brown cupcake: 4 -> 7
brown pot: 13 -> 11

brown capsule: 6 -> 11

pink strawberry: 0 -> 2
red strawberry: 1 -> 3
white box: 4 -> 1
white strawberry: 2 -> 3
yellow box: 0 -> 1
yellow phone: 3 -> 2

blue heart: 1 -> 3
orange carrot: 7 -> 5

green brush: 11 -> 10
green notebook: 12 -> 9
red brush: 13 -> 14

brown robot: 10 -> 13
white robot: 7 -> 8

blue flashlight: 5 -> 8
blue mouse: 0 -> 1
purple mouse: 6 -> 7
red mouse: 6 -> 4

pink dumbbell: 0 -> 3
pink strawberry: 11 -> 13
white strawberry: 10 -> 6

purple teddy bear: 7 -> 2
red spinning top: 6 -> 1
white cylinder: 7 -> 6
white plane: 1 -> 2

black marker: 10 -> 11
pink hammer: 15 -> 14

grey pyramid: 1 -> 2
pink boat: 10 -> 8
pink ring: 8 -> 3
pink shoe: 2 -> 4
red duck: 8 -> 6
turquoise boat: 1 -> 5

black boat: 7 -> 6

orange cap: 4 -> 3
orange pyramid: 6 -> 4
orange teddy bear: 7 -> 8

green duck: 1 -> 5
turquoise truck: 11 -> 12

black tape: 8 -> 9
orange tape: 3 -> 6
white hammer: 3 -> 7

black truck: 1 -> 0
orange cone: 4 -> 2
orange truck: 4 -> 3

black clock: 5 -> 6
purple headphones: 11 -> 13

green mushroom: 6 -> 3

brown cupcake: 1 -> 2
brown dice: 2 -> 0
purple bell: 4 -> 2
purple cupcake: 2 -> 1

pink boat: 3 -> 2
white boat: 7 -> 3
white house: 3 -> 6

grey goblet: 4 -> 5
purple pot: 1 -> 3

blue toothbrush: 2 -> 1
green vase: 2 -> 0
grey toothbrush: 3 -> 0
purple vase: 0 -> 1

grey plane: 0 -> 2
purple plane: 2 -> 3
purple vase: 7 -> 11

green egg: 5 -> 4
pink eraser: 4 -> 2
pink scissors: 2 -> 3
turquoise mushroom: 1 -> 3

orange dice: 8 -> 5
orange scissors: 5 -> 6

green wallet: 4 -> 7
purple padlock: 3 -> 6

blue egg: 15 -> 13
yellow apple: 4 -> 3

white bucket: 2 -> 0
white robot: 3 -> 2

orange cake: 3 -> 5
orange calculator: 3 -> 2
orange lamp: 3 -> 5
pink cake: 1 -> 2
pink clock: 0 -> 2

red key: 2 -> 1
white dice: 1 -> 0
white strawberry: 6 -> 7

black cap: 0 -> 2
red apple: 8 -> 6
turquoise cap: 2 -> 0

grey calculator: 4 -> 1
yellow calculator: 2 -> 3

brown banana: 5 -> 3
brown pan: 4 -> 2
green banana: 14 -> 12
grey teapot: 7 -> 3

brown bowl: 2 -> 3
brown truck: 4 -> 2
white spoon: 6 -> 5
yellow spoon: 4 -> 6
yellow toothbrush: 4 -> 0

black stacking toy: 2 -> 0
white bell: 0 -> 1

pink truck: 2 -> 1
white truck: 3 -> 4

++++++++++

Task directions:
Give only the lines from the one holding "brown capsule: 6 -> 11" through the one holding "pink boat: 3 -> 2", each restated exactly as it appears above.

Exercise solution:
brown capsule: 6 -> 11

pink strawberry: 0 -> 2
red strawberry: 1 -> 3
white box: 4 -> 1
white strawberry: 2 -> 3
yellow box: 0 -> 1
yellow phone: 3 -> 2

blue heart: 1 -> 3
orange carrot: 7 -> 5

green brush: 11 -> 10
green notebook: 12 -> 9
red brush: 13 -> 14

brown robot: 10 -> 13
white robot: 7 -> 8

blue flashlight: 5 -> 8
blue mouse: 0 -> 1
purple mouse: 6 -> 7
red mouse: 6 -> 4

pink dumbbell: 0 -> 3
pink strawberry: 11 -> 13
white strawberry: 10 -> 6

purple teddy bear: 7 -> 2
red spinning top: 6 -> 1
white cylinder: 7 -> 6
white plane: 1 -> 2

black marker: 10 -> 11
pink hammer: 15 -> 14

grey pyramid: 1 -> 2
pink boat: 10 -> 8
pink ring: 8 -> 3
pink shoe: 2 -> 4
red duck: 8 -> 6
turquoise boat: 1 -> 5

black boat: 7 -> 6

orange cap: 4 -> 3
orange pyramid: 6 -> 4
orange teddy bear: 7 -> 8

green duck: 1 -> 5
turquoise truck: 11 -> 12

black tape: 8 -> 9
orange tape: 3 -> 6
white hammer: 3 -> 7

black truck: 1 -> 0
orange cone: 4 -> 2
orange truck: 4 -> 3

black clock: 5 -> 6
purple headphones: 11 -> 13

green mushroom: 6 -> 3

brown cupcake: 1 -> 2
brown dice: 2 -> 0
purple bell: 4 -> 2
purple cupcake: 2 -> 1

pink boat: 3 -> 2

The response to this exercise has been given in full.